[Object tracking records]
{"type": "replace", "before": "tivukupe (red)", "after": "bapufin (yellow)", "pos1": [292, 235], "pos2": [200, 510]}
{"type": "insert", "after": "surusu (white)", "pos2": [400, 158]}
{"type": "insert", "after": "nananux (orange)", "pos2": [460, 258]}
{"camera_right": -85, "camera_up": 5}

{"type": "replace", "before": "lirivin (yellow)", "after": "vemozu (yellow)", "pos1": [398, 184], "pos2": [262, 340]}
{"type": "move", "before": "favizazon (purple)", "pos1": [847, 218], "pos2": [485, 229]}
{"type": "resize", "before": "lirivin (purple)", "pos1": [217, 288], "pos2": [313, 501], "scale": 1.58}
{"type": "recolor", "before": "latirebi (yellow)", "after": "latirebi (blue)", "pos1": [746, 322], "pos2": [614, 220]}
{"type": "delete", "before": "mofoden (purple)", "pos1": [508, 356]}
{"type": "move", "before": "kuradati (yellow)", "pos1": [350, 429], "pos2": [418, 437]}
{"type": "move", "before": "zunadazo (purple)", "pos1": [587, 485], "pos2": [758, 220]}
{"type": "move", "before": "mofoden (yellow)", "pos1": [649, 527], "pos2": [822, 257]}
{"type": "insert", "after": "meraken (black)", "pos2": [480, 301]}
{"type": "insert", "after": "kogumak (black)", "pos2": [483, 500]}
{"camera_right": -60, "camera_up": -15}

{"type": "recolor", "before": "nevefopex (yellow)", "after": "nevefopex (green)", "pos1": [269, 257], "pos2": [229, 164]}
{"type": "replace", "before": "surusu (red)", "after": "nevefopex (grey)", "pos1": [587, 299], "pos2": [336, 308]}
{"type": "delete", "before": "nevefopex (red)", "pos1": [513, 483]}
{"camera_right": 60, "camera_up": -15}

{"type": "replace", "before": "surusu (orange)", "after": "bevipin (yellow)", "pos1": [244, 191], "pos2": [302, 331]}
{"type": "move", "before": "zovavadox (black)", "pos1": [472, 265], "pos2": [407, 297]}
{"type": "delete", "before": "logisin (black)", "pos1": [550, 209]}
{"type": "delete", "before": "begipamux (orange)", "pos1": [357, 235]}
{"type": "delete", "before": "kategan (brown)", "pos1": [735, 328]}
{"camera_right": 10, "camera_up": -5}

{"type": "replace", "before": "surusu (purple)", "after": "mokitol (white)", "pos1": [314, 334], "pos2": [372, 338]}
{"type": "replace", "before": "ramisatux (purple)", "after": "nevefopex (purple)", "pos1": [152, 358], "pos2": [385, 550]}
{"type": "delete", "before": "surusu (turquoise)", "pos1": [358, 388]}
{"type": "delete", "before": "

* WORK TASK
All entries should be restated word for word.

* RESULT
{"type": "replace", "before": "tivukupe (red)", "after": "bapufin (yellow)", "pos1": [292, 235], "pos2": [200, 510]}
{"type": "insert", "after": "surusu (white)", "pos2": [400, 158]}
{"type": "insert", "after": "nananux (orange)", "pos2": [460, 258]}
{"camera_right": -85, "camera_up": 5}

{"type": "replace", "before": "lirivin (yellow)", "after": "vemozu (yellow)", "pos1": [398, 184], "pos2": [262, 340]}
{"type": "move", "before": "favizazon (purple)", "pos1": [847, 218], "pos2": [485, 229]}
{"type": "resize", "before": "lirivin (purple)", "pos1": [217, 288], "pos2": [313, 501], "scale": 1.58}
{"type": "recolor", "before": "latirebi (yellow)", "after": "latirebi (blue)", "pos1": [746, 322], "pos2": [614, 220]}
{"type": "delete", "before": "mofoden (purple)", "pos1": [508, 356]}
{"type": "move", "before": "kuradati (yellow)", "pos1": [350, 429], "pos2": [418, 437]}
{"type": "move", "before": "zunadazo (purple)", "pos1": [587, 485], "pos2": [758, 220]}
{"type": "move", "before": "mofoden (yellow)", "pos1": [649, 527], "pos2": [822, 257]}
{"type": "insert", "after": "meraken (black)", "pos2": [480, 301]}
{"type": "insert", "after": "kogumak (black)", "pos2": [483, 500]}
{"camera_right": -60, "camera_up": -15}

{"type": "recolor", "before": "nevefopex (yellow)", "after": "nevefopex (green)", "pos1": [269, 257], "pos2": [229, 164]}
{"type": "replace", "before": "surusu (red)", "after": "nevefopex (grey)", "pos1": [587, 299], "pos2": [336, 308]}
{"type": "delete", "before": "nevefopex (red)", "pos1": [513, 483]}
{"camera_right": 60, "camera_up": -15}

{"type": "replace", "before": "surusu (orange)", "after": "bevipin (yellow)", "pos1": [244, 191], "pos2": [302, 331]}
{"type": "move", "before": "zovavadox (black)", "pos1": [472, 265], "pos2": [407, 297]}
{"type": "delete", "before": "logisin (black)", "pos1": [550, 209]}
{"type": "delete", "before": "begipamux (orange)", "pos1": [357, 235]}
{"type": "delete", "before": "kategan (brown)", "pos1": [735, 328]}
{"camera_right": 10, "camera_up": -5}

{"type": "replace", "before": "surusu (purple)", "after": "mokitol (white)", "pos1": [314, 334], "pos2": [372, 338]}
{"type": "replace", "before": "ramisatux (purple)", "after": "nevefopex (purple)", "pos1": [152, 358], "pos2": [385, 550]}
{"type": "delete", "before": "surusu (turquoise)", "pos1": [358, 388]}
{"type": "delete", "before": "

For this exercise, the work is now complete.